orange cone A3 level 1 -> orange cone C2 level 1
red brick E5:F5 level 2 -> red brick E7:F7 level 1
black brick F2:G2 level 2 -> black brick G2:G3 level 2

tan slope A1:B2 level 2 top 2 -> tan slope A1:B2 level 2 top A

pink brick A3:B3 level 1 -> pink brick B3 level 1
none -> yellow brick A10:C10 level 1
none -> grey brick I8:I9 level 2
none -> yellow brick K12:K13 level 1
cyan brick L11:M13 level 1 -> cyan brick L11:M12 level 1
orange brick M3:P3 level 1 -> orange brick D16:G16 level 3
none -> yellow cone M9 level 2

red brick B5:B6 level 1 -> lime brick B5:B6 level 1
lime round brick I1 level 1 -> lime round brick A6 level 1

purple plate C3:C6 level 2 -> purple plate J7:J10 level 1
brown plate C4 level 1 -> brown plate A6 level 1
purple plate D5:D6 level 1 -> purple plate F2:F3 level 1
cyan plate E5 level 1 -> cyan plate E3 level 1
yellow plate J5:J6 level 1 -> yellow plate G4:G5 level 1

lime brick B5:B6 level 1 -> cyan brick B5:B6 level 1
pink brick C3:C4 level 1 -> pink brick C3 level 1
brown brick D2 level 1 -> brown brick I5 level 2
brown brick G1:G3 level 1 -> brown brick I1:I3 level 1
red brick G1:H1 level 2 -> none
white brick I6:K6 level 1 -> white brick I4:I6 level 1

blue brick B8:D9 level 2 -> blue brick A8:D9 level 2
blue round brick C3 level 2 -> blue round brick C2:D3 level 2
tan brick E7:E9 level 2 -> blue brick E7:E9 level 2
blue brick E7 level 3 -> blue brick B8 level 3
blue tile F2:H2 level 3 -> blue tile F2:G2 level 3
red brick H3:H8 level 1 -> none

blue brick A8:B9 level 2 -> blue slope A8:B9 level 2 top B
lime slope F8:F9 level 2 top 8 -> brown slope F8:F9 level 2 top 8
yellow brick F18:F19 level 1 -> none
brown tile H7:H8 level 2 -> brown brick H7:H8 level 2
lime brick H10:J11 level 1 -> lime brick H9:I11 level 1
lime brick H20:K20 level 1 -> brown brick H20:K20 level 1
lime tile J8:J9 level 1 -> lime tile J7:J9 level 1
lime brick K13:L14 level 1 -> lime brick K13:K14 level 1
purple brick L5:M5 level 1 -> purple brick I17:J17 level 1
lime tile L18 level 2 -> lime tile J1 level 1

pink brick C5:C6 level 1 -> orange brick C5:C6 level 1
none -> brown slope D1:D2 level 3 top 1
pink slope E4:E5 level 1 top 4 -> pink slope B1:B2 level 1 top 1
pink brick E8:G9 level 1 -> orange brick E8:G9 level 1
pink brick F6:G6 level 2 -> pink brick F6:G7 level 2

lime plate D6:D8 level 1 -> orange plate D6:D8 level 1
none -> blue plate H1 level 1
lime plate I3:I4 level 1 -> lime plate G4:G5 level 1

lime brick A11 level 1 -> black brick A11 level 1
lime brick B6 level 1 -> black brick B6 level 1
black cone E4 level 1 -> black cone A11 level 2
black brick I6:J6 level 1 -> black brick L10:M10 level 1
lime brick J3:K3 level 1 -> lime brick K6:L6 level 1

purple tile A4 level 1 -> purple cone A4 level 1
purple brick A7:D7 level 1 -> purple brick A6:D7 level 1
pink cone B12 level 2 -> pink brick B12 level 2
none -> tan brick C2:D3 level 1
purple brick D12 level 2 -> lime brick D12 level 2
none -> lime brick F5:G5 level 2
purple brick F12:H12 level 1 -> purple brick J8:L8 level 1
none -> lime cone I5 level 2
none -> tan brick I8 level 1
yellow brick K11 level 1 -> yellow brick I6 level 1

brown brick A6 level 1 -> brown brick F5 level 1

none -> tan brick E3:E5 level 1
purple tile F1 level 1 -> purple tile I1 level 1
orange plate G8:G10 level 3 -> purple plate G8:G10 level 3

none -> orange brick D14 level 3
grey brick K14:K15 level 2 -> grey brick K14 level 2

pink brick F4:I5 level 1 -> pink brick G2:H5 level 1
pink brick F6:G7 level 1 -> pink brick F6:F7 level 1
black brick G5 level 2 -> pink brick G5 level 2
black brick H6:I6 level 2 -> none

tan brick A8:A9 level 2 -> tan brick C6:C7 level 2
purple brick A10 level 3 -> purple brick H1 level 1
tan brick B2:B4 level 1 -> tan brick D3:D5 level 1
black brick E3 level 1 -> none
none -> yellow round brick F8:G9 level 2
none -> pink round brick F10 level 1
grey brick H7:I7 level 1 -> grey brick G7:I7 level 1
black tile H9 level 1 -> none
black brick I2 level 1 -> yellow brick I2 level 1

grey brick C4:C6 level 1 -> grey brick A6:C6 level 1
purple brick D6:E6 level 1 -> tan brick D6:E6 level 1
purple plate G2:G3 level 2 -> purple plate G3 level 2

______________________________

Problem ▸
Check each line of the data for the word "black", then state only how many lines hold it.

Solution for this problem ▸
10